== What is being asked ==
Which lines in the listing below contain the string "kern", matching case exactly? Pull out each of those lines in full.
>>
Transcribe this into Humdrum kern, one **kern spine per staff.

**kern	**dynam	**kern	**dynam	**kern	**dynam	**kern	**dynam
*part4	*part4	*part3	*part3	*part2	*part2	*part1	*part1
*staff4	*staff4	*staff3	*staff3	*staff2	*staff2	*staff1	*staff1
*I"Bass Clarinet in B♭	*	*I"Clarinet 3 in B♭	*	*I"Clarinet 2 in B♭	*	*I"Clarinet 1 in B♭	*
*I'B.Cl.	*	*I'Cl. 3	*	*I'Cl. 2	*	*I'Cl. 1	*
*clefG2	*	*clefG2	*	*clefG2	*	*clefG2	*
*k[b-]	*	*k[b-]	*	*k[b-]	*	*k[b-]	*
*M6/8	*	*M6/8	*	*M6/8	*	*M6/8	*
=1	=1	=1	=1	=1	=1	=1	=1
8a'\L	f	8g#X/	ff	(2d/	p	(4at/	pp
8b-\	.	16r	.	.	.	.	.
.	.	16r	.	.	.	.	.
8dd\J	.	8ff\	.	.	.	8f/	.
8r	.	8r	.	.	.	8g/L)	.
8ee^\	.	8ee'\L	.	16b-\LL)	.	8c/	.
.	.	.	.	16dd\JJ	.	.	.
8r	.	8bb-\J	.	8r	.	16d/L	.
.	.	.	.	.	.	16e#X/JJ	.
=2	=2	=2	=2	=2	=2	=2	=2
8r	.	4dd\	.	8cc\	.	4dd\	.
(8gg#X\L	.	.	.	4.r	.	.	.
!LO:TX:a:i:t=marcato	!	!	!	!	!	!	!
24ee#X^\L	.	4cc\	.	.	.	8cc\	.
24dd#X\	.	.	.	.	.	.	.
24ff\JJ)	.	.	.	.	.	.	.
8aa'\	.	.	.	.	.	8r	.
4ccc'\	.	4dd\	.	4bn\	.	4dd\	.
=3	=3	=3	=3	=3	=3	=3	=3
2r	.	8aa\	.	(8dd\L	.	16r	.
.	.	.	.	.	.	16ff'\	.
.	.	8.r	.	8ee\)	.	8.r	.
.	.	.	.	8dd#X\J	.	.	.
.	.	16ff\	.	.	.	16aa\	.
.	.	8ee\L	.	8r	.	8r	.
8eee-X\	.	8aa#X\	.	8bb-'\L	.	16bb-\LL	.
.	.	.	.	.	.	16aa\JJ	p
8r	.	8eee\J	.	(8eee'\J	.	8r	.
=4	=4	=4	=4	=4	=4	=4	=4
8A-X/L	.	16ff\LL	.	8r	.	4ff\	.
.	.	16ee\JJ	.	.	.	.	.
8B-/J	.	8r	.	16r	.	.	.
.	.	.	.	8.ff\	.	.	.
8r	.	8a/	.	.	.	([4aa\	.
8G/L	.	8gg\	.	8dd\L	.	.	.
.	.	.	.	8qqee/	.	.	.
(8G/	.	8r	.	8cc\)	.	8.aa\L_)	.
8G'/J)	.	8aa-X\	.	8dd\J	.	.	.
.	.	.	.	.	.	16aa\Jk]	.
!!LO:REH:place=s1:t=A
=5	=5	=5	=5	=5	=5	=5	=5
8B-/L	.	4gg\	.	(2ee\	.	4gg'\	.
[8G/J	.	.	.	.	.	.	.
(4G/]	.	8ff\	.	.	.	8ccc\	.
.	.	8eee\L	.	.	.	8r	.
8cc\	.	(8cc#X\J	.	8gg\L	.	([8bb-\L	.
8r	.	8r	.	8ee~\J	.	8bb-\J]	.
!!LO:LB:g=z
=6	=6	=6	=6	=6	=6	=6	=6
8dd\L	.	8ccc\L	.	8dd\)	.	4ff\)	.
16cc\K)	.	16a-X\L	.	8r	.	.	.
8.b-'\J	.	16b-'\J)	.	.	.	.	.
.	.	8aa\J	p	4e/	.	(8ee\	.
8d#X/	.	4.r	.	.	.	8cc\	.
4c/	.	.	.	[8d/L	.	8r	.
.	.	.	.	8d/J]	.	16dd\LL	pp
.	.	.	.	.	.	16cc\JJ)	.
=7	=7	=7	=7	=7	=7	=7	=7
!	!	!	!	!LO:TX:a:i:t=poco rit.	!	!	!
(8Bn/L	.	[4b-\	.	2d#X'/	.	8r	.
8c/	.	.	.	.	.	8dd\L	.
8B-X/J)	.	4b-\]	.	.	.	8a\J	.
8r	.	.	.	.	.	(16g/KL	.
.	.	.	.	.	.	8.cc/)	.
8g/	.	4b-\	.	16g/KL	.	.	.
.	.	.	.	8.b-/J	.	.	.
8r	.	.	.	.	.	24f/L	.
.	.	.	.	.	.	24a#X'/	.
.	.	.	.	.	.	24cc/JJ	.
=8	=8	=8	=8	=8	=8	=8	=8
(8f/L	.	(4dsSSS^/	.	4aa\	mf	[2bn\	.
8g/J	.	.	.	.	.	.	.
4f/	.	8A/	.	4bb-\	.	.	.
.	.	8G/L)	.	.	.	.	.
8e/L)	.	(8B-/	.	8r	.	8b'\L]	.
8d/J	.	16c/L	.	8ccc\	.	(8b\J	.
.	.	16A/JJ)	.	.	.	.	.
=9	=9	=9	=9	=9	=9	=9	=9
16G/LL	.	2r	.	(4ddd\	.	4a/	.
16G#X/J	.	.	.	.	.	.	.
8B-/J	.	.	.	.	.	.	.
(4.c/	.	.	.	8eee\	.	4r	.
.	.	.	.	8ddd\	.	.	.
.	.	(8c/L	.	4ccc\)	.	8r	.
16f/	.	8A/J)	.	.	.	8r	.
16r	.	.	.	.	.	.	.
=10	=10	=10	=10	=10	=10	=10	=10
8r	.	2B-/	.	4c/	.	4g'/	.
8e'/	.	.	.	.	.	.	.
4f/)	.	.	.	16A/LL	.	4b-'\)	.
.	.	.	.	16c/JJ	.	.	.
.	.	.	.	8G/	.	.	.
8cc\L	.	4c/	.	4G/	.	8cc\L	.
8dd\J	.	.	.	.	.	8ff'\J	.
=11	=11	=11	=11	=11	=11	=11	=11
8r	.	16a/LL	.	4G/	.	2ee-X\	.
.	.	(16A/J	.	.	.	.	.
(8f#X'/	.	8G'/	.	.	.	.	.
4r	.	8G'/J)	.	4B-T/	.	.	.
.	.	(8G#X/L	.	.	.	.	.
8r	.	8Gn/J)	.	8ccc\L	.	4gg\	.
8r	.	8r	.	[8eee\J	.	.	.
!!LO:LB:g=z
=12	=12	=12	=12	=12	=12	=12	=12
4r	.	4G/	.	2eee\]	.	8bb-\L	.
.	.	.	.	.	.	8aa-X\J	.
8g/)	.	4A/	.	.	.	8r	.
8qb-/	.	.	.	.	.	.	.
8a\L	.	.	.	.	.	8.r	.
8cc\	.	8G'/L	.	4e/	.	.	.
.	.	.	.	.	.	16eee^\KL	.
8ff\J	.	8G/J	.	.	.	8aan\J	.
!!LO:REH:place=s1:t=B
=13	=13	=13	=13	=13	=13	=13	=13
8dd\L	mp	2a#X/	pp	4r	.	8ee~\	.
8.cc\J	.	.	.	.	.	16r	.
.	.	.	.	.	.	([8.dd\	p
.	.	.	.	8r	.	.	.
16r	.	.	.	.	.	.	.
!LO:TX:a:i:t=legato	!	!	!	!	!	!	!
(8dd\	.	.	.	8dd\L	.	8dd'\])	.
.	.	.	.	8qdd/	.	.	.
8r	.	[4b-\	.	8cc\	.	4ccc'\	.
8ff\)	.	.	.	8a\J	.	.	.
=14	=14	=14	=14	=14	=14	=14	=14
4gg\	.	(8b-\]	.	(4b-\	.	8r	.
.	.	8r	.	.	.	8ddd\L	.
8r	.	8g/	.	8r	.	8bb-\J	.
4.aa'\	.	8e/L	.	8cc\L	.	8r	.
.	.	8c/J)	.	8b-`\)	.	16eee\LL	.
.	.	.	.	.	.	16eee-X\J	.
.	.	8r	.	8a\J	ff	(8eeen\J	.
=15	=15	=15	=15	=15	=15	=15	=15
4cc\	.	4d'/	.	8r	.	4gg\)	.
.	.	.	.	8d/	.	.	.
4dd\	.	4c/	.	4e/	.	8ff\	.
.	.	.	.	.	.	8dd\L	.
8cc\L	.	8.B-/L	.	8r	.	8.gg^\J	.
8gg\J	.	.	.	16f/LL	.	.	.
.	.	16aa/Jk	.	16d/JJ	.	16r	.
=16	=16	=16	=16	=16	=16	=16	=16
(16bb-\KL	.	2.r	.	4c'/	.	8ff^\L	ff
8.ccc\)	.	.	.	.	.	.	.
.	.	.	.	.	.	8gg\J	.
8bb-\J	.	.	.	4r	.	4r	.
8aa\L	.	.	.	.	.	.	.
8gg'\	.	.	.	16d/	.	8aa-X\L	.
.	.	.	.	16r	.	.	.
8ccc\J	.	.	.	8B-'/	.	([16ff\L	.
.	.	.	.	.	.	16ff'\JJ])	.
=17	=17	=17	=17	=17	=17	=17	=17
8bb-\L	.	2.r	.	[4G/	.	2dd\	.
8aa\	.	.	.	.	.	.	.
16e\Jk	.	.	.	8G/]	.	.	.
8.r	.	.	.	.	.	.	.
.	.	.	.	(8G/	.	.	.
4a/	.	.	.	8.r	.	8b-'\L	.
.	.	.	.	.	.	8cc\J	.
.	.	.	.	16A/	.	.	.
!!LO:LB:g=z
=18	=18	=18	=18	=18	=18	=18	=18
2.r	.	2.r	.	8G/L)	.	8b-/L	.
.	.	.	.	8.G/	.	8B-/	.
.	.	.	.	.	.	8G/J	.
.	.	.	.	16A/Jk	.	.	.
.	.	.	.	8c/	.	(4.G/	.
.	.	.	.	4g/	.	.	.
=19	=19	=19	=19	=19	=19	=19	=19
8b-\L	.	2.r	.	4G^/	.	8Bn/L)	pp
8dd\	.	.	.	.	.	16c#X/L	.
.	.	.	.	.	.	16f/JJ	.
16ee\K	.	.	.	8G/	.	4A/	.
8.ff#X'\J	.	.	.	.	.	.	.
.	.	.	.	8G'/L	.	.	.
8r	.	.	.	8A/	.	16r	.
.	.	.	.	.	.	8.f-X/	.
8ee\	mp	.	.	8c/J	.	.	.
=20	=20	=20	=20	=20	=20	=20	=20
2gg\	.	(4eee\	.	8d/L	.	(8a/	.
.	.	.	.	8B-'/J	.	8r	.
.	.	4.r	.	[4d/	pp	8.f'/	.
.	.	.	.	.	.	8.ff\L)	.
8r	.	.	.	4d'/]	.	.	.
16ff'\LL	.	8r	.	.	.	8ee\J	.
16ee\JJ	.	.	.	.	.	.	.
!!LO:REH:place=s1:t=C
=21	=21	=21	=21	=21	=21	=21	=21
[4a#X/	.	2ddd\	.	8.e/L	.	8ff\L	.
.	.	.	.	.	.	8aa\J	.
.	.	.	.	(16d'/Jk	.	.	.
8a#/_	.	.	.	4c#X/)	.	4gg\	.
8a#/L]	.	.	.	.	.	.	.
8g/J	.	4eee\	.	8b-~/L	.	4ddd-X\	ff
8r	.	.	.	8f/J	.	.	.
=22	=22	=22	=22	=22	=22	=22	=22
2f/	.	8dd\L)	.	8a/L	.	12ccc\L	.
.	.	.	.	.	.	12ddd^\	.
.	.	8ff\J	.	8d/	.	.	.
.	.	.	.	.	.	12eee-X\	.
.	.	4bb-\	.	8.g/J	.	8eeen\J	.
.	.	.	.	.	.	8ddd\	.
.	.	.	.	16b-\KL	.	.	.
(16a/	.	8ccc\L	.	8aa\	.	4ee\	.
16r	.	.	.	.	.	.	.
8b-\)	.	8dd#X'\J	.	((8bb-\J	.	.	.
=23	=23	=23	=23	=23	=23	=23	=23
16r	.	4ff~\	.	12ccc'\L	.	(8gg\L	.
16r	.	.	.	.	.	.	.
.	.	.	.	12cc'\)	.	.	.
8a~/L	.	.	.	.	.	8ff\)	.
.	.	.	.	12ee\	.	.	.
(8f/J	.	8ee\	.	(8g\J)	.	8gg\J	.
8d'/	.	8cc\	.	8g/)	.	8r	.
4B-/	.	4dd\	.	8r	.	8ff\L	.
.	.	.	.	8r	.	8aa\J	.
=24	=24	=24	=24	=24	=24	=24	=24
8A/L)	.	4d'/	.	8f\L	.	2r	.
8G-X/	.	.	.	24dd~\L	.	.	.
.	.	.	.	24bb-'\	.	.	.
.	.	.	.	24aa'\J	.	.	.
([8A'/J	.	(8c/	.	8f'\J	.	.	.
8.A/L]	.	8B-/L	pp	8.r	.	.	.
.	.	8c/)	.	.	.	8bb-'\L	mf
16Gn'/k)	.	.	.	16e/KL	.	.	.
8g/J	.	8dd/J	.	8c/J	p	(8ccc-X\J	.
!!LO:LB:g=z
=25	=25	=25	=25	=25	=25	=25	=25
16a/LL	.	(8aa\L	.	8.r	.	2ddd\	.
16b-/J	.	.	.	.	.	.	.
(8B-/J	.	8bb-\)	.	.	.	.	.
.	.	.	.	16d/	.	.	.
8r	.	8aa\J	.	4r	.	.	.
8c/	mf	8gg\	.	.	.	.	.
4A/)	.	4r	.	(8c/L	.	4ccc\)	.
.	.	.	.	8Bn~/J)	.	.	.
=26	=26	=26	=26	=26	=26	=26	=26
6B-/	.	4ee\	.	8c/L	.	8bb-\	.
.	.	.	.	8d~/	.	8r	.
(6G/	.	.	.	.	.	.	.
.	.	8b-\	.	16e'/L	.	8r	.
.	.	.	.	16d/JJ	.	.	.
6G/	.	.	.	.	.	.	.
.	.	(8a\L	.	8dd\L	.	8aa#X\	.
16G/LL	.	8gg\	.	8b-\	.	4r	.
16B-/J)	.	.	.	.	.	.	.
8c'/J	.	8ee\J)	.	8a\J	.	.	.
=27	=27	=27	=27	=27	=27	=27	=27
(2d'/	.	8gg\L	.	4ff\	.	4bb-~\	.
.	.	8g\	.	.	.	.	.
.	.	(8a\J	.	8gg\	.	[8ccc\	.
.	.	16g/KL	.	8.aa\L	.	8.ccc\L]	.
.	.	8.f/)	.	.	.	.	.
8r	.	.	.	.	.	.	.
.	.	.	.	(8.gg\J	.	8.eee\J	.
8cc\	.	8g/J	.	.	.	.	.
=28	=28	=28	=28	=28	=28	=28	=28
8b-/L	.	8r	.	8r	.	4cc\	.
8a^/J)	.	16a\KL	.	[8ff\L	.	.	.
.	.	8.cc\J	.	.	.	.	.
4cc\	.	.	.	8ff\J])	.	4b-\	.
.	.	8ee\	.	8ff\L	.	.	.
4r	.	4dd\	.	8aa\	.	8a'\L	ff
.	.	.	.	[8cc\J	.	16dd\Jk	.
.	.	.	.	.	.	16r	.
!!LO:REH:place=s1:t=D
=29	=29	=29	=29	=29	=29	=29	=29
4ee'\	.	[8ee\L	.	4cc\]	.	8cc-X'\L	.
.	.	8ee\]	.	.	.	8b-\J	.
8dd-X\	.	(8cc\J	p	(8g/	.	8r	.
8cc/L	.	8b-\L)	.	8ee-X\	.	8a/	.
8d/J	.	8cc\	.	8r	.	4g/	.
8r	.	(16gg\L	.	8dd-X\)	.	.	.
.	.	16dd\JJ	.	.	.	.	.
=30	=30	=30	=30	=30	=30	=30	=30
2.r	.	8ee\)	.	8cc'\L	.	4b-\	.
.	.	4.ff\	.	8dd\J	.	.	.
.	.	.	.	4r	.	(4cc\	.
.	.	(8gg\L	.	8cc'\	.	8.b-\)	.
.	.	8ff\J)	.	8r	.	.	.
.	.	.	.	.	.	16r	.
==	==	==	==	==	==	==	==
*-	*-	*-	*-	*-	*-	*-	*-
<<
== The answer ==
Transcribe this into Humdrum kern, one **kern spine per staff.
**kern	**dynam	**kern	**dynam	**kern	**dynam	**kern	**dynam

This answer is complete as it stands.